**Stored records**
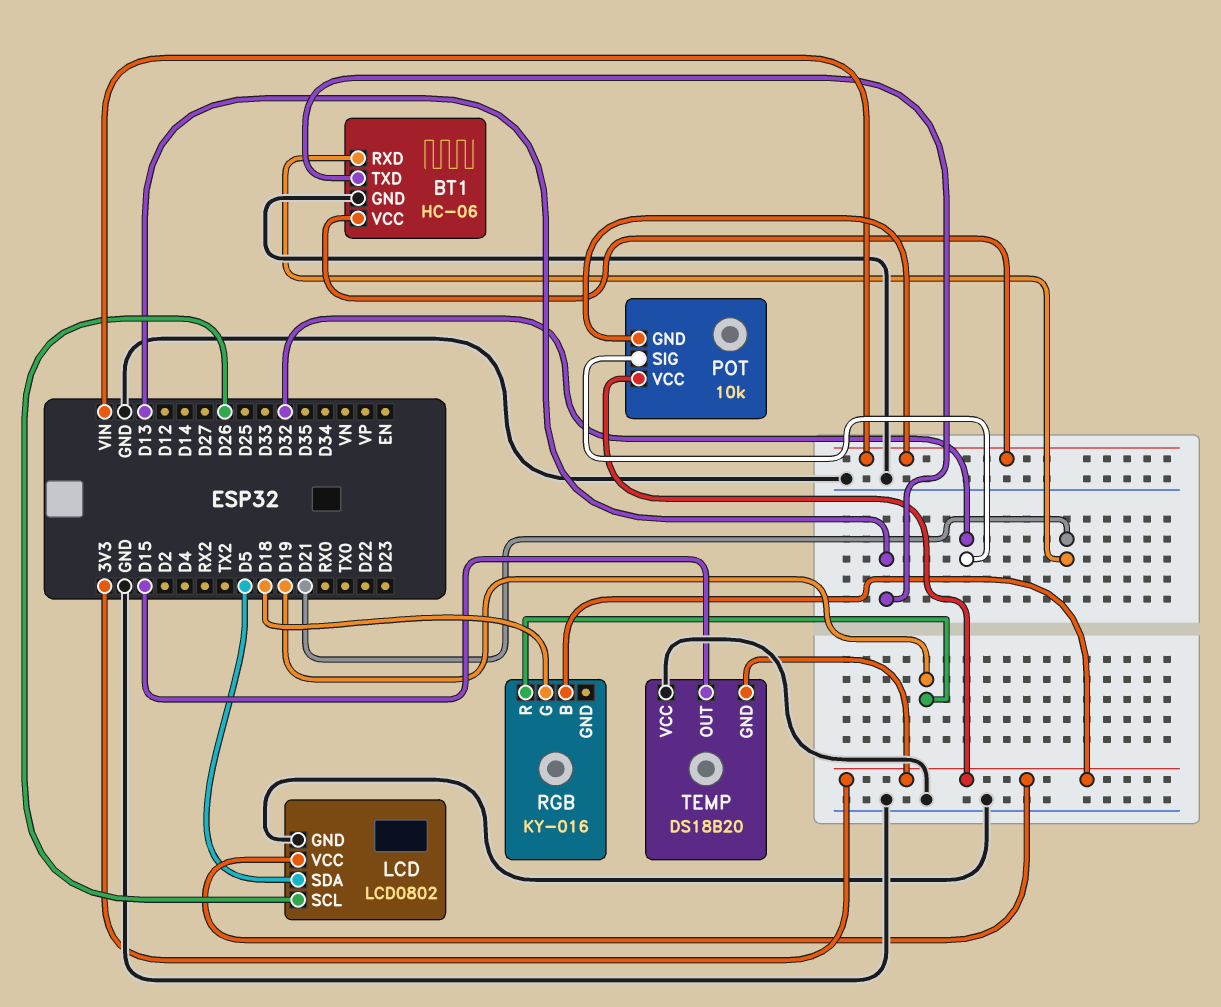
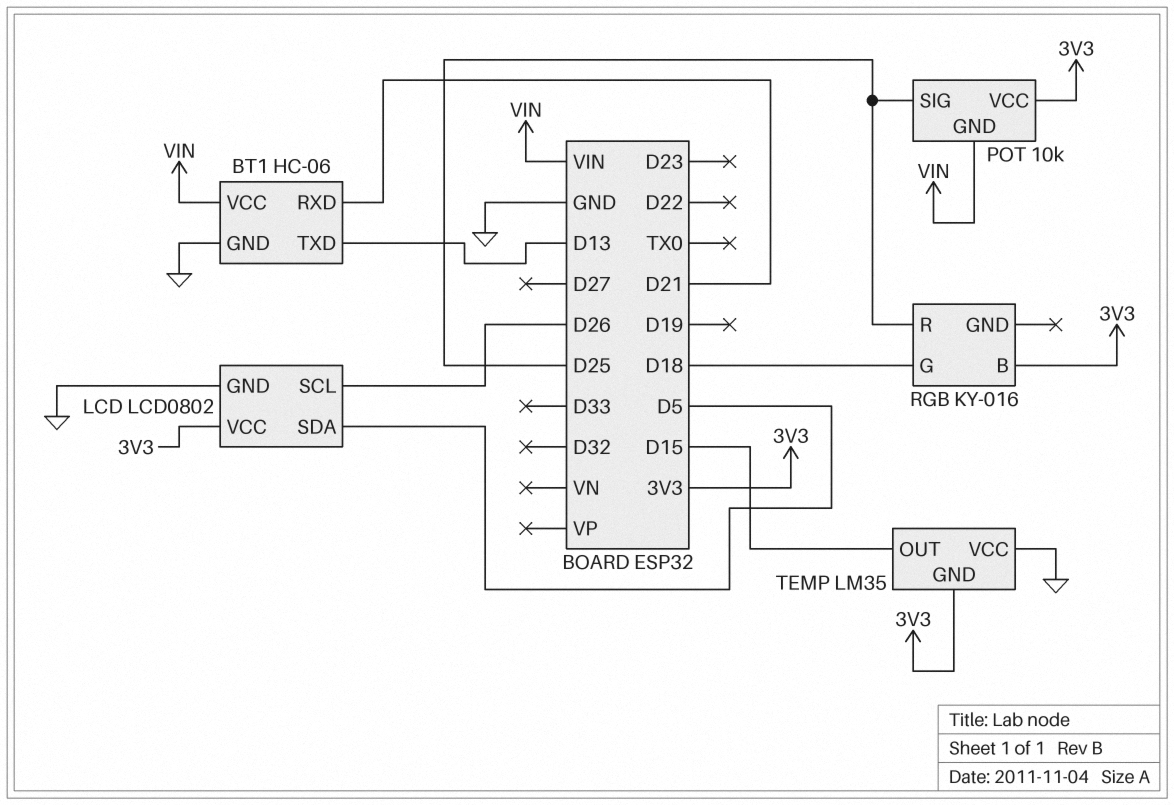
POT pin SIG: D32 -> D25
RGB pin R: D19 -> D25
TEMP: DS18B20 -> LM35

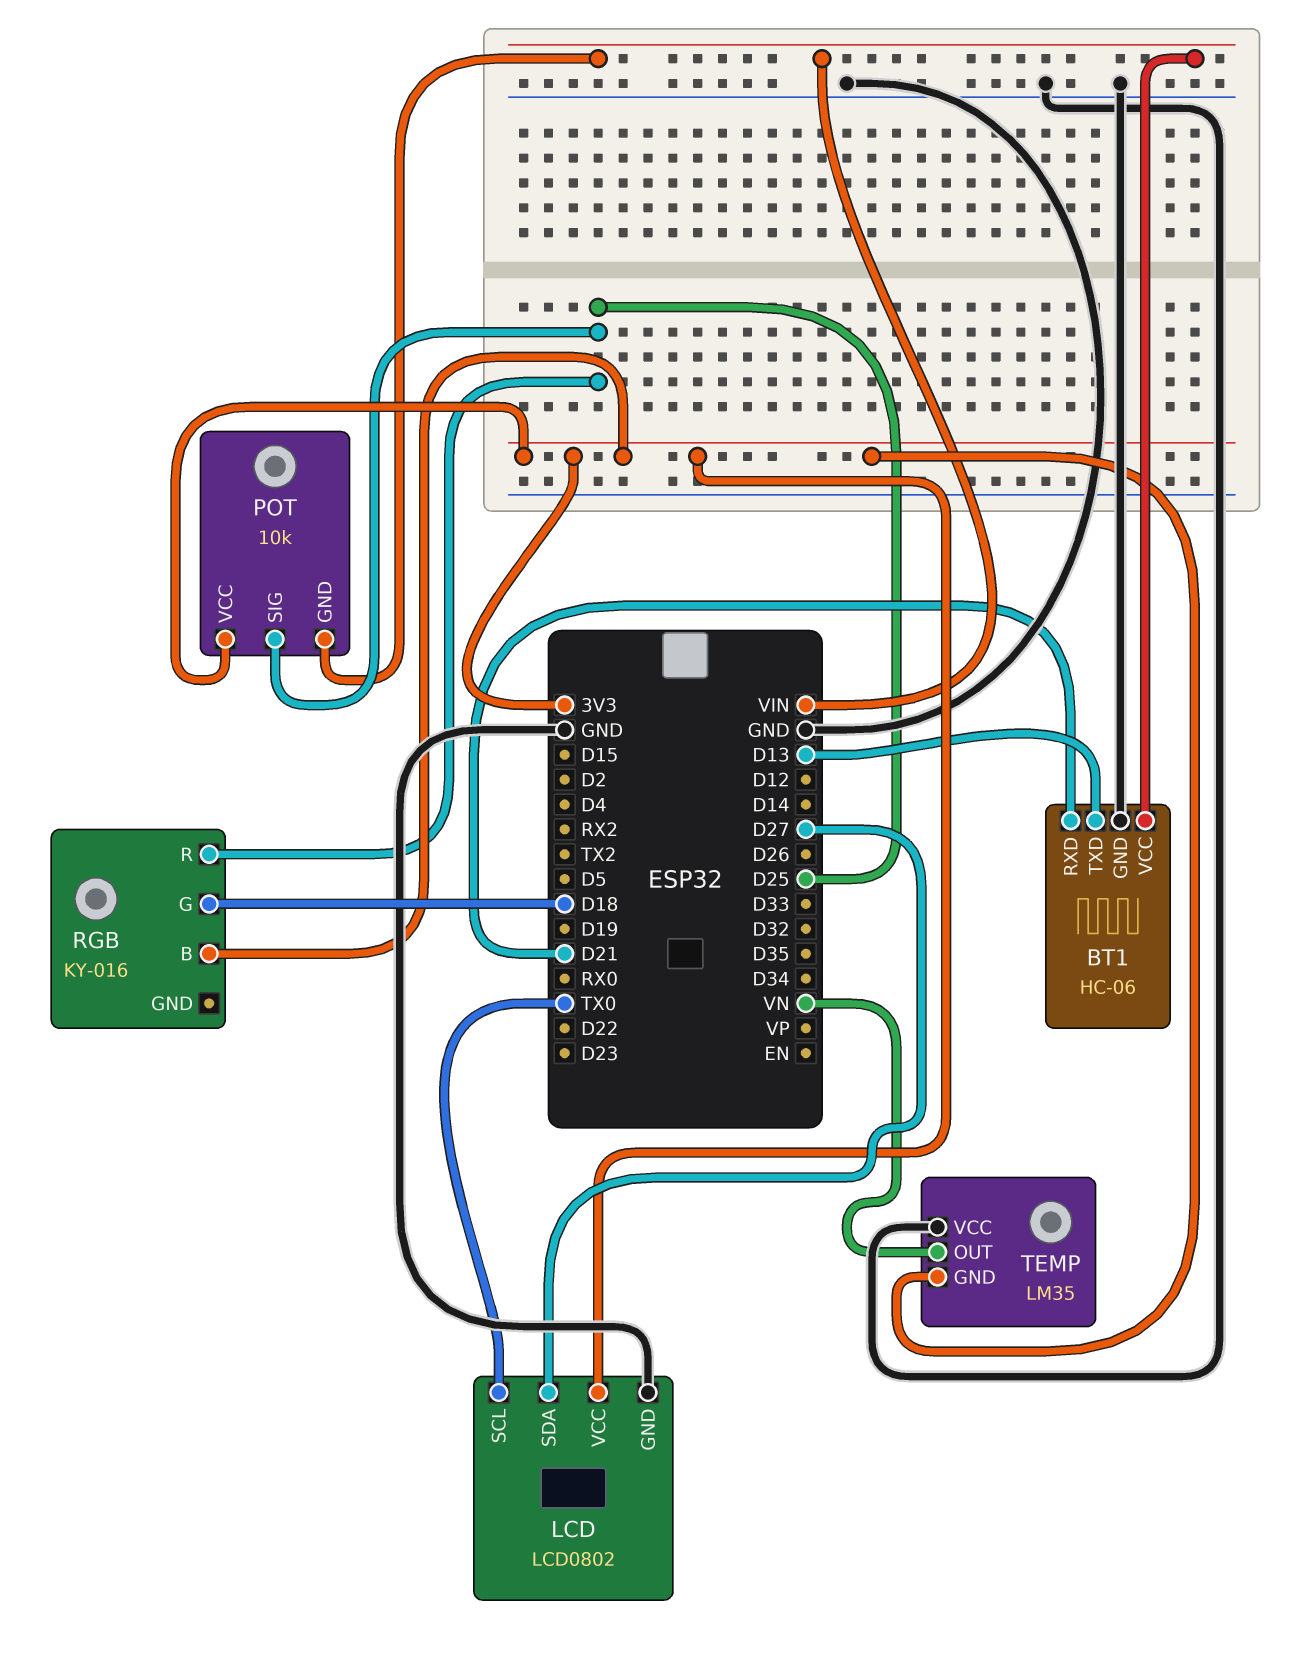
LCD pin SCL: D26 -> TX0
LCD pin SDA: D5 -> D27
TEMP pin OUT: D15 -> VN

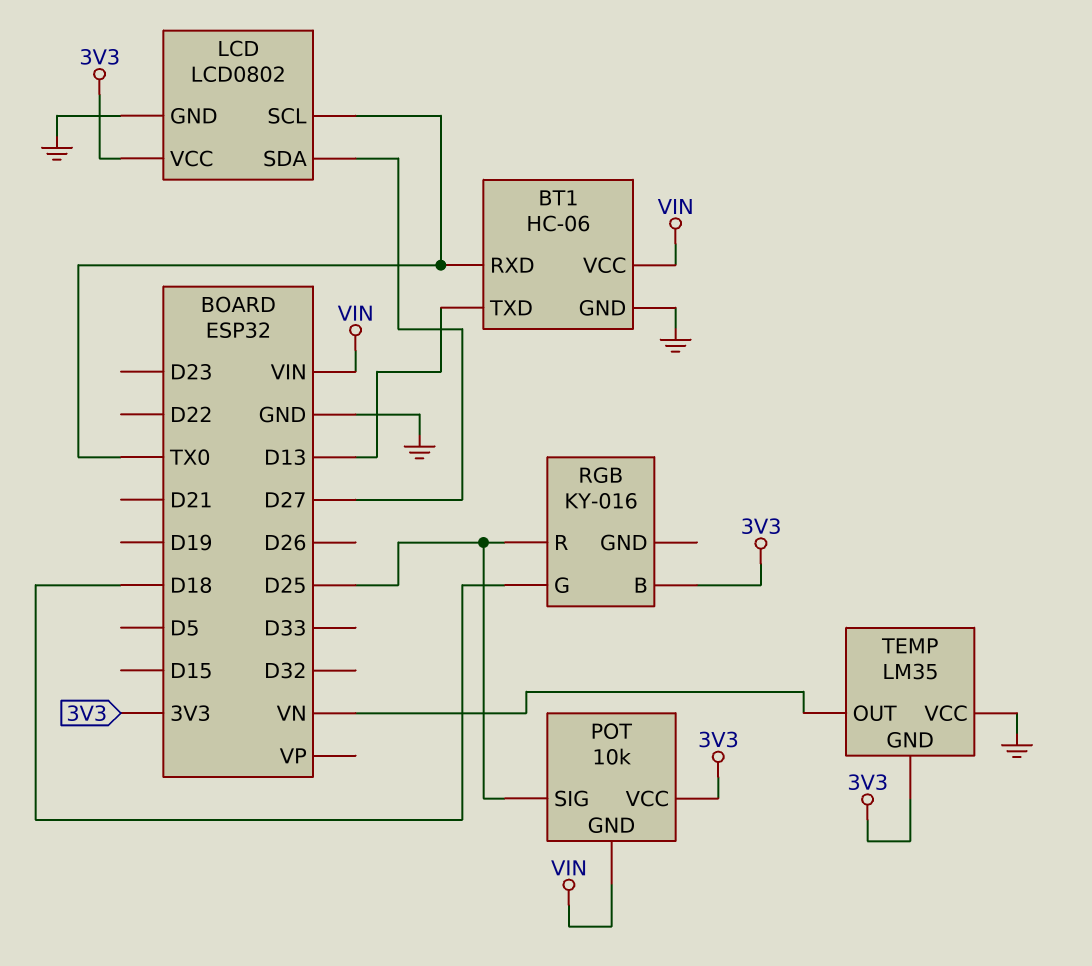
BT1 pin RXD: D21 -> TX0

--

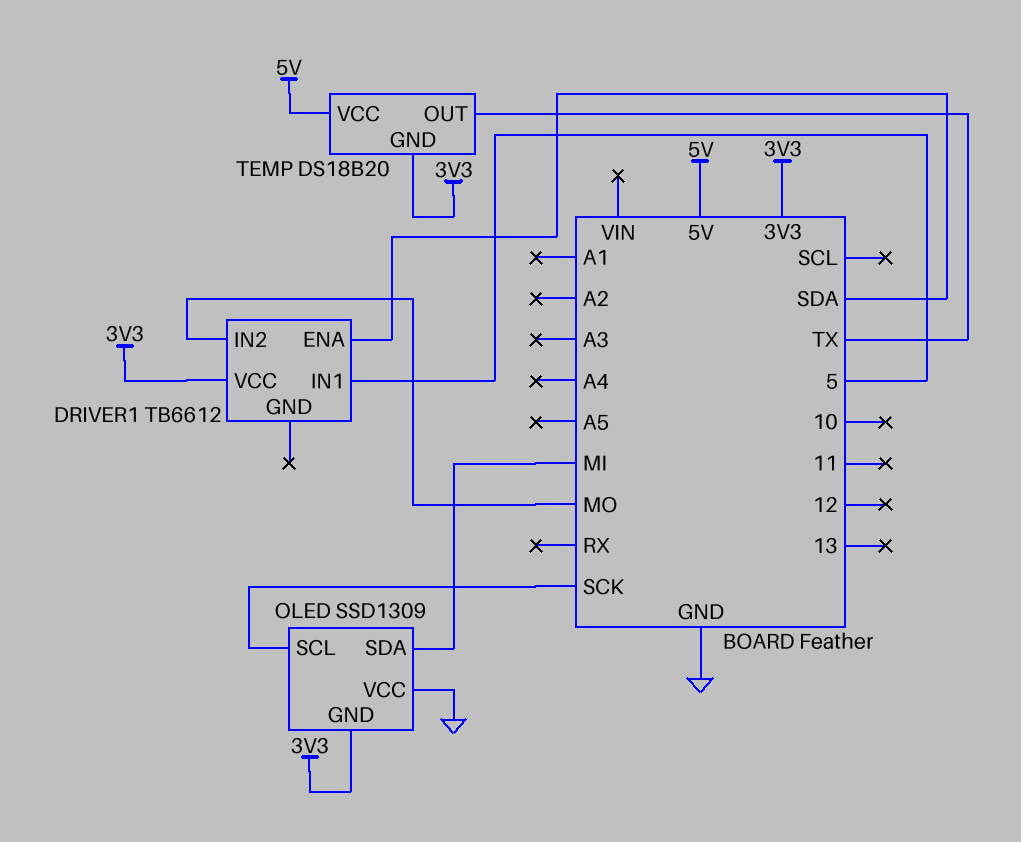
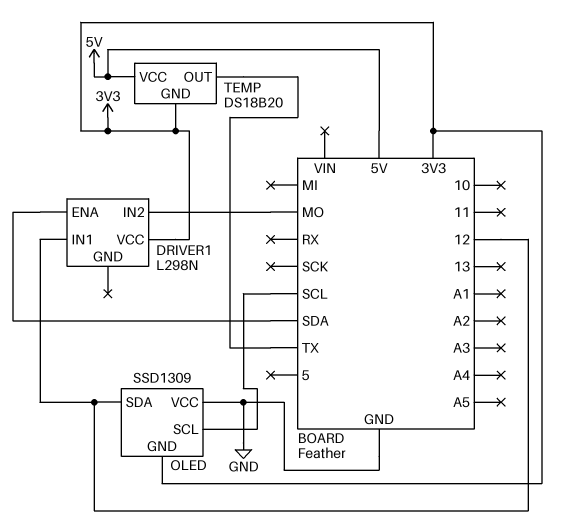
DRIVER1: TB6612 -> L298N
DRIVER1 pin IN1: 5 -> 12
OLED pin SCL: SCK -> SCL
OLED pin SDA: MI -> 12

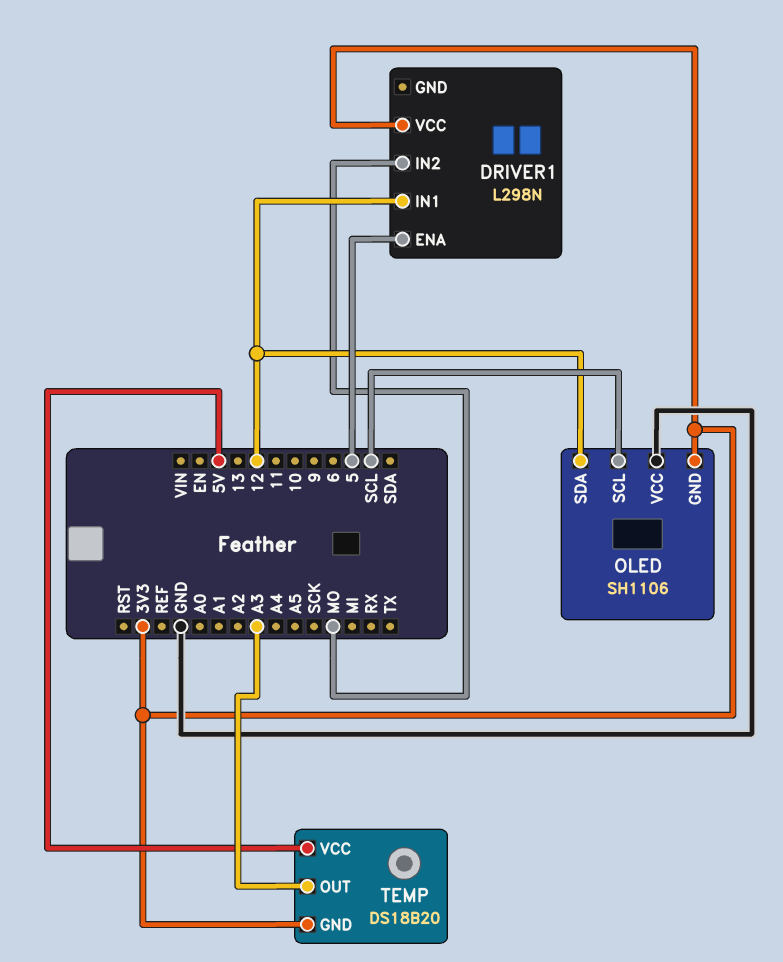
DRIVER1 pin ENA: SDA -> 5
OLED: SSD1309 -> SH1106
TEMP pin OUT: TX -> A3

**Exercise objective**
When copying from the data above, print only the lines from the line containing "LCD pin SCL: D26 -> TX0" to the line containing "BT1 pin RXD: D21 -> TX0", exactly, and leave the pictures out.

**Result of the task**
LCD pin SCL: D26 -> TX0
LCD pin SDA: D5 -> D27
TEMP pin OUT: D15 -> VN

BT1 pin RXD: D21 -> TX0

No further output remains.